→ **PROBLEM DETAILS**:
Skip every image and restate the data word for word.

→ **DATA SHOWN**:
════

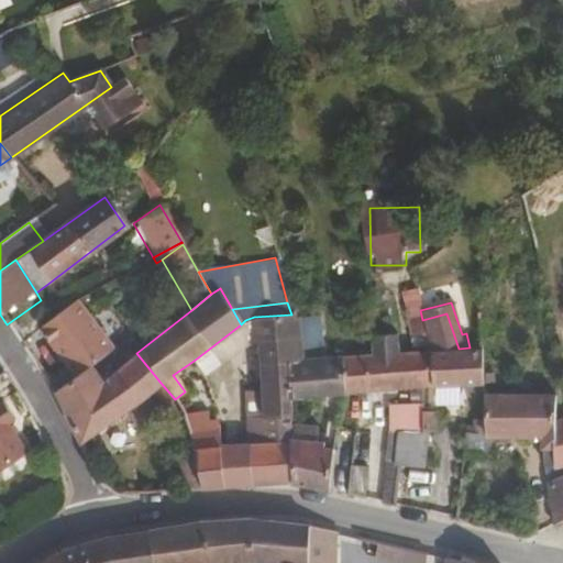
[(459,349),(446,313),(422,320),(430,353),(433,386),(484,382),(483,346),(470,348),(459,349)]
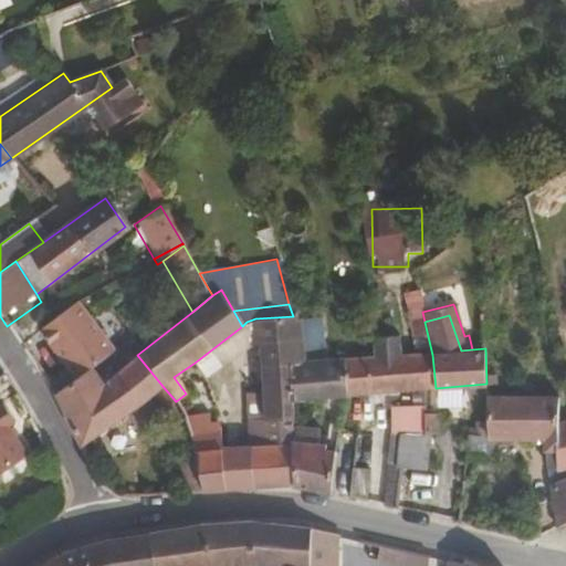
[(293,404),(292,366),(306,365),(293,316),(255,318),(257,343),(265,419),(291,420),(291,404),(293,404)]
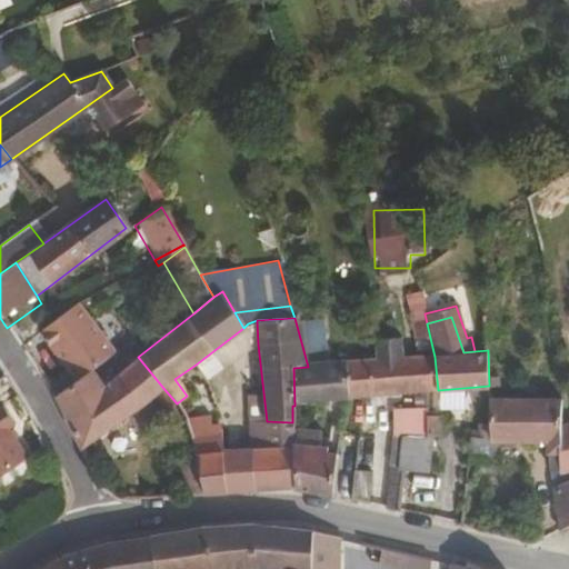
[(207,380),(248,346),(258,345),(257,320),(248,323),(243,328),(196,365),(207,380)]
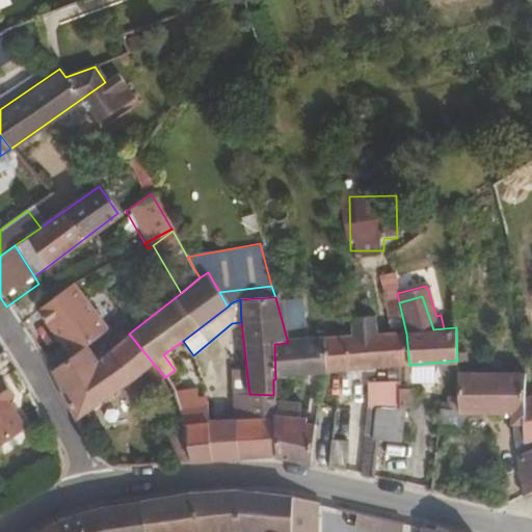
[(409,365),(406,334),(374,336),(373,317),(348,319),(350,337),(323,339),(322,372),(387,368),(386,406),(395,406),(399,406),(399,380),(399,366),(409,365)]
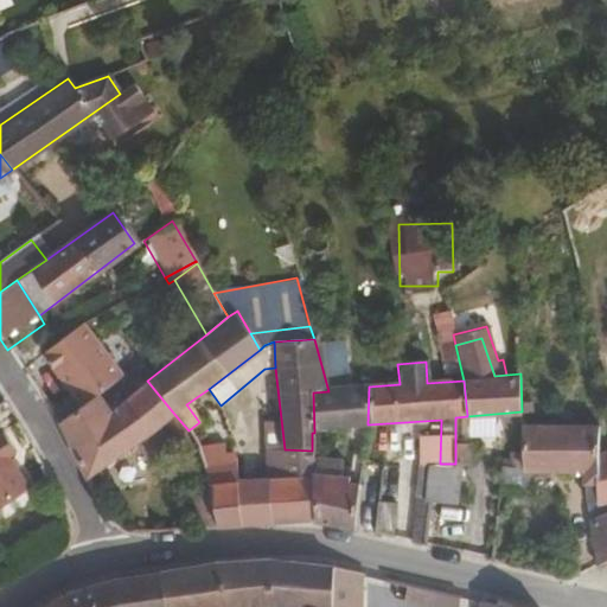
[(95,396),(80,375),(58,390),(74,413),(95,396)]
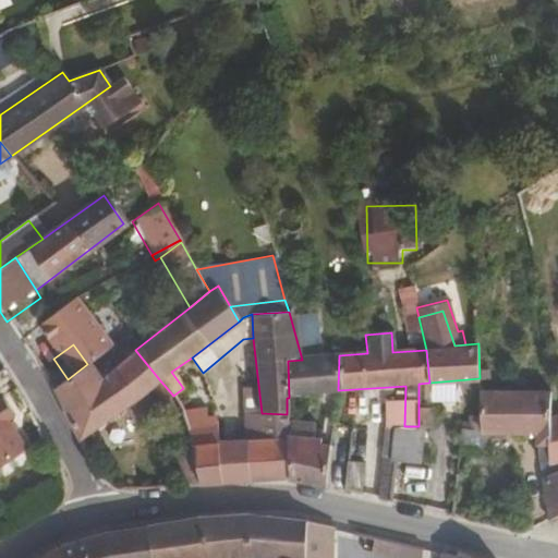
[(80,441),(159,379),(135,350),(98,378),(87,364),(68,379),(51,391),(80,441)]
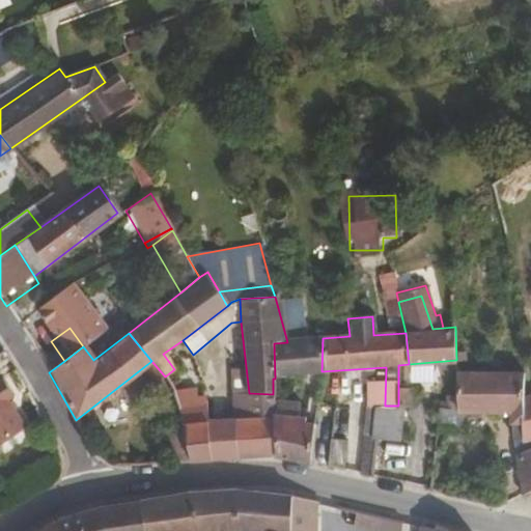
[(322,371),(323,338),(287,342),(274,343),(275,379),(322,371)]
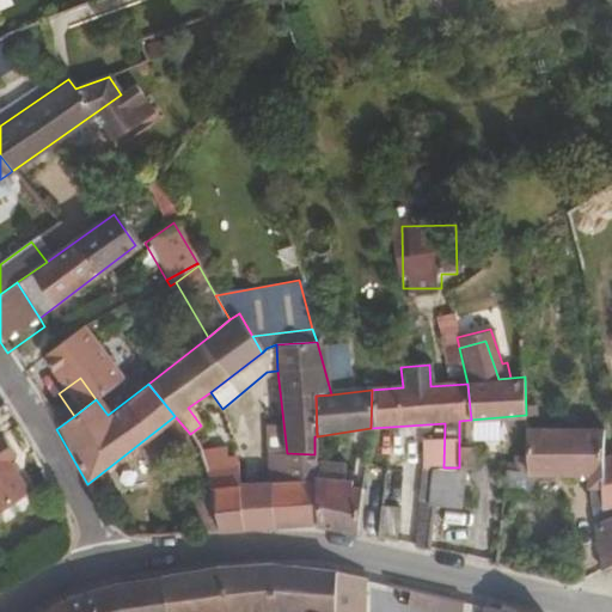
[(472,438),(471,420),(459,421),(459,438),(472,438)]
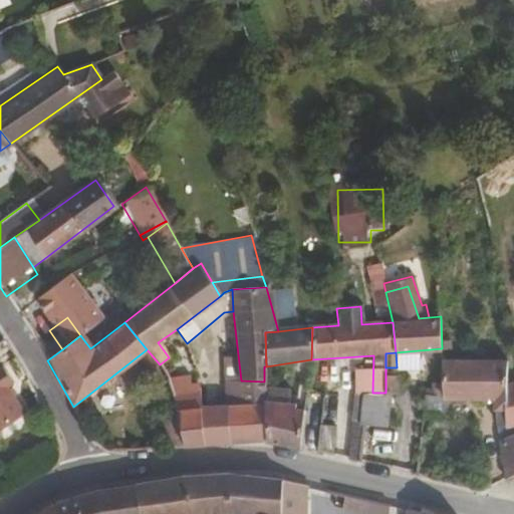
[(513,381),(507,382),(507,359),(442,361),(443,397),(425,397),(422,419),(448,419),(449,399),(495,398),(495,424),(512,425),(513,424),(513,381)]
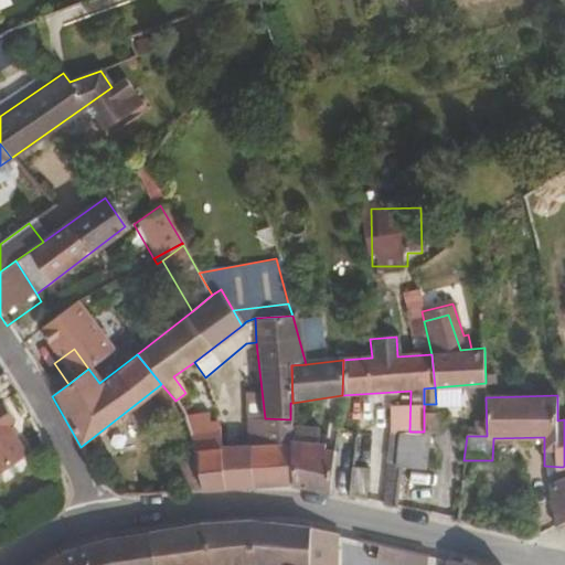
[(0,456),(20,445),(6,424),(10,420),(0,405),(0,456)]
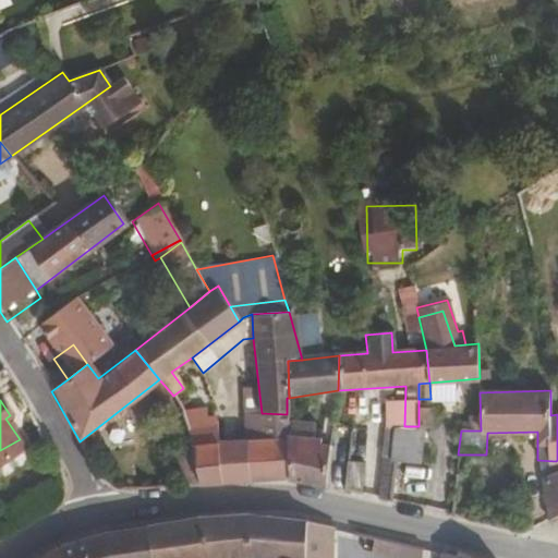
[(311,438),(312,423),(288,422),(287,414),(262,413),(262,416),(264,437),(288,440),(287,480),(323,486),(328,446),(318,445),(318,439),(311,438)]
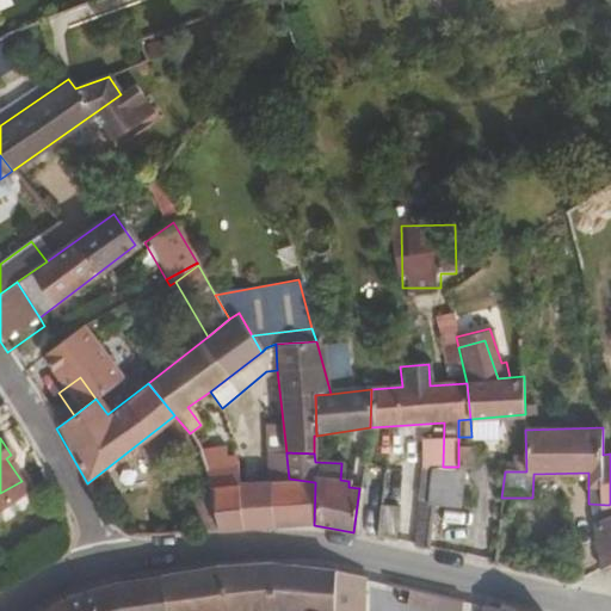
[(269,528),(267,481),(240,485),(239,461),(229,462),(228,455),(202,460),(209,488),(221,531),(269,528)]
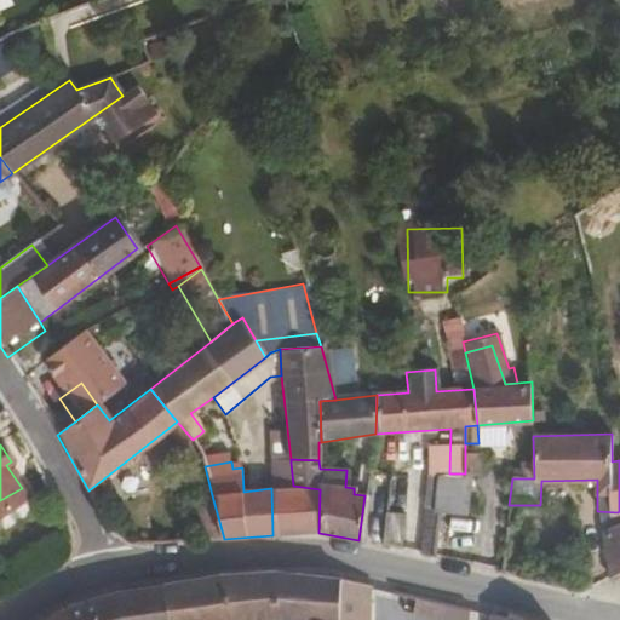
[(293,486),(291,463),(271,466),(271,488),(293,486)]
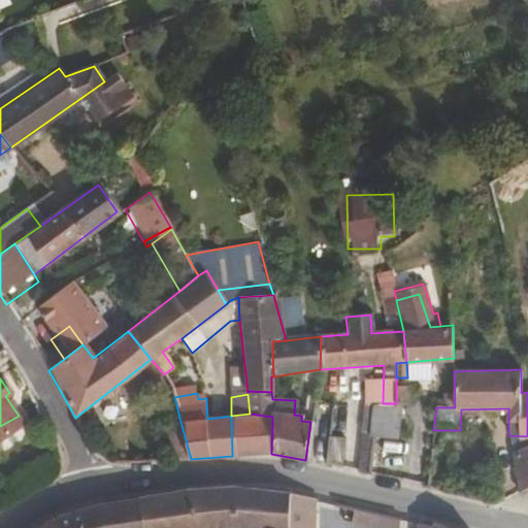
[(370,439),(370,434),(367,433),(369,403),(362,403),(357,471),(367,473),(370,439)]
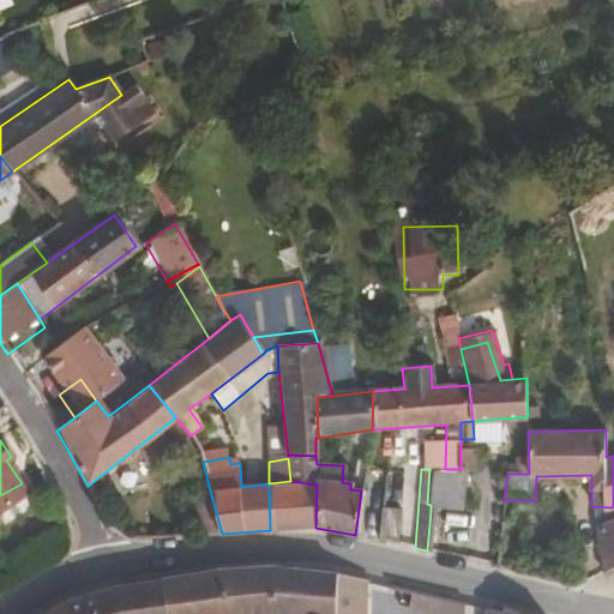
[(453,511),(456,469),(445,469),(429,469),(427,504),(431,505),(431,511),(453,511)]
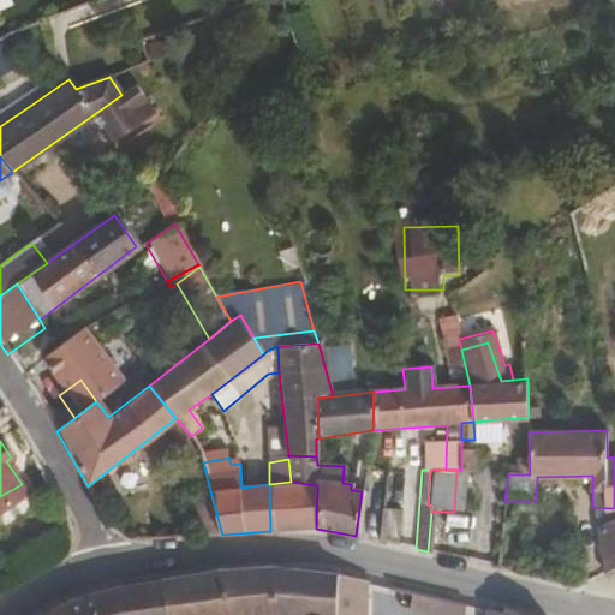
[(316,529),(317,485),(291,482),(269,484),(270,531),(316,529)]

════

→ **FINAL ANSWER**:
[(459,349),(446,313),(422,320),(430,353),(433,386),(484,382),(483,346),(470,348),(459,349)]
[(293,404),(292,366),(306,365),(293,316),(255,318),(257,343),(265,419),(291,420),(291,404),(293,404)]
[(207,380),(248,346),(258,345),(257,320),(248,323),(243,328),(196,365),(207,380)]
[(409,365),(406,334),(374,336),(373,317),(348,319),(350,337),(323,339),(322,372),(387,368),(386,406),(395,406),(399,406),(399,380),(399,366),(409,365)]
[(95,396),(80,375),(58,390),(74,413),(95,396)]
[(80,441),(159,379),(135,350),(98,378),(87,364),(68,379),(51,391),(80,441)]
[(322,371),(323,338),(287,342),(274,343),(275,379),(322,371)]
[(472,438),(471,420),(459,421),(459,438),(472,438)]
[(513,381),(507,382),(507,359),(442,361),(443,397),(425,397),(422,419),(448,419),(449,399),(495,398),(495,424),(512,425),(513,424),(513,381)]
[(0,456),(20,445),(6,424),(10,420),(0,405),(0,456)]
[(311,438),(312,423),(288,422),(287,414),(262,413),(262,416),(264,437),(288,440),(287,480),(323,486),(328,446),(318,445),(318,439),(311,438)]
[(269,528),(267,481),(240,485),(239,461),(229,462),(228,455),(202,460),(209,488),(221,531),(269,528)]
[(293,486),(291,463),(271,466),(271,488),(293,486)]
[(370,439),(370,434),(367,433),(369,403),(362,403),(357,471),(367,473),(370,439)]
[(453,511),(456,469),(445,469),(429,469),(427,504),(431,505),(431,511),(453,511)]
[(316,529),(317,485),(291,482),(269,484),(270,531),(316,529)]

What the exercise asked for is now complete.